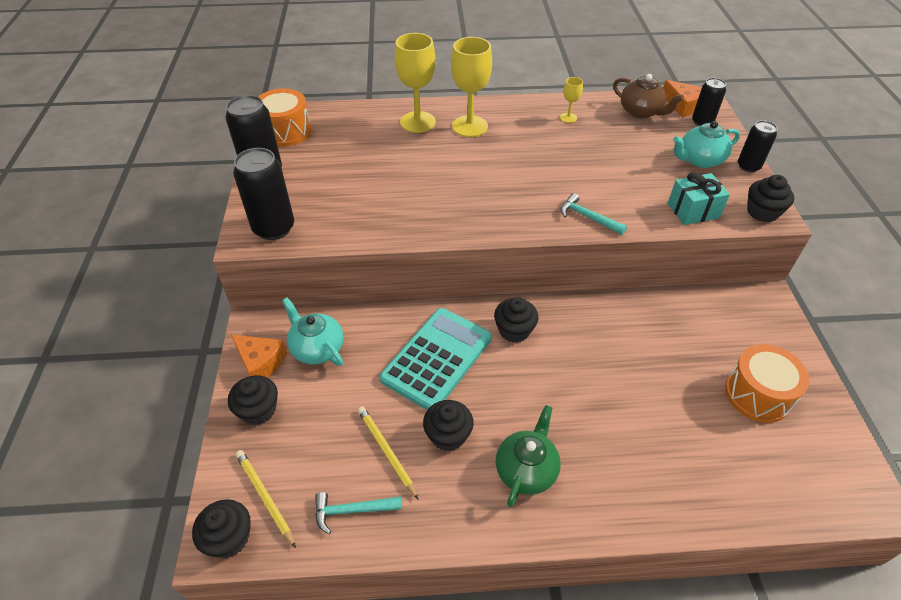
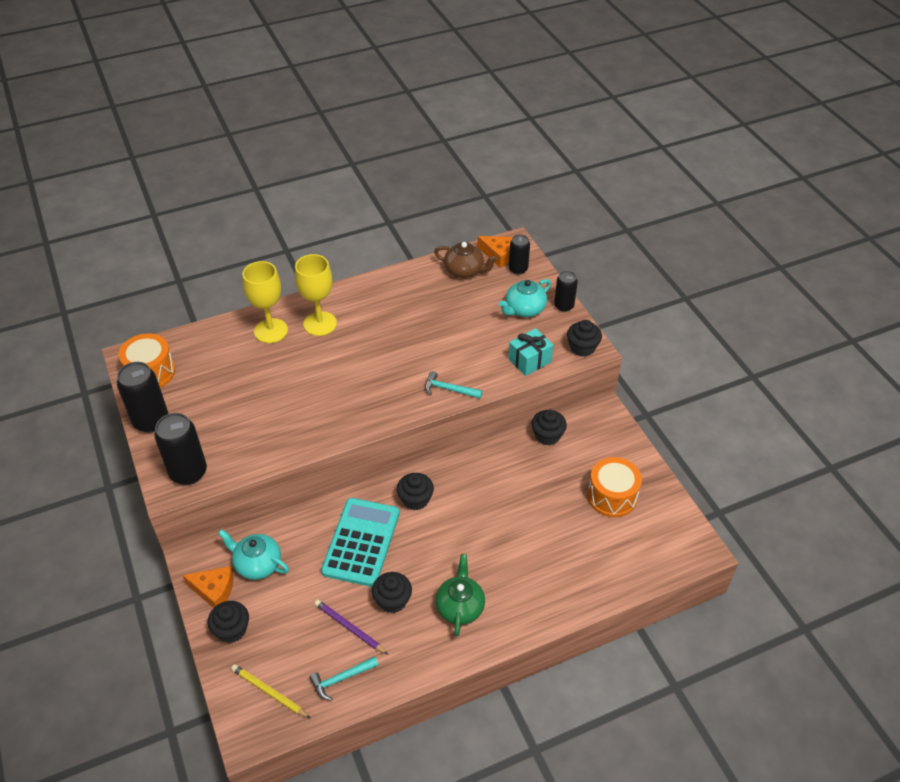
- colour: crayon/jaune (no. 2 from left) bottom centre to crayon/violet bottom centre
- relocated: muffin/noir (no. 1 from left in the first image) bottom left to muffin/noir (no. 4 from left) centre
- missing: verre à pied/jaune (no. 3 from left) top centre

WORK REQUEST: Nothing but the pictures is to be left out; repeat the data exactly.

RESULT OF THE TASK:
- colour: crayon/jaune (no. 2 from left) bottom centre to crayon/violet bottom centre
- relocated: muffin/noir (no. 1 from left in the first image) bottom left to muffin/noir (no. 4 from left) centre
- missing: verre à pied/jaune (no. 3 from left) top centre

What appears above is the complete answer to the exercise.